=== Problem requirements ===
Rewrite the lines below as a numbered list, omitting any blank lines.

=== Entries taken from a collection ===
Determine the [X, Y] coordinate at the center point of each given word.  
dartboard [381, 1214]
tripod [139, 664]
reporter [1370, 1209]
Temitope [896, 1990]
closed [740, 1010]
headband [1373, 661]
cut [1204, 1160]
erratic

=== Output ===
1. Determine the [X, Y] coordinate at the center point of each given word.  
2. dartboard [381, 1214]
3. tripod [139, 664]
4. reporter [1370, 1209]
5. Temitope [896, 1990]
6. closed [740, 1010]
7. headband [1373, 661]
8. cut [1204, 1160]
9. erratic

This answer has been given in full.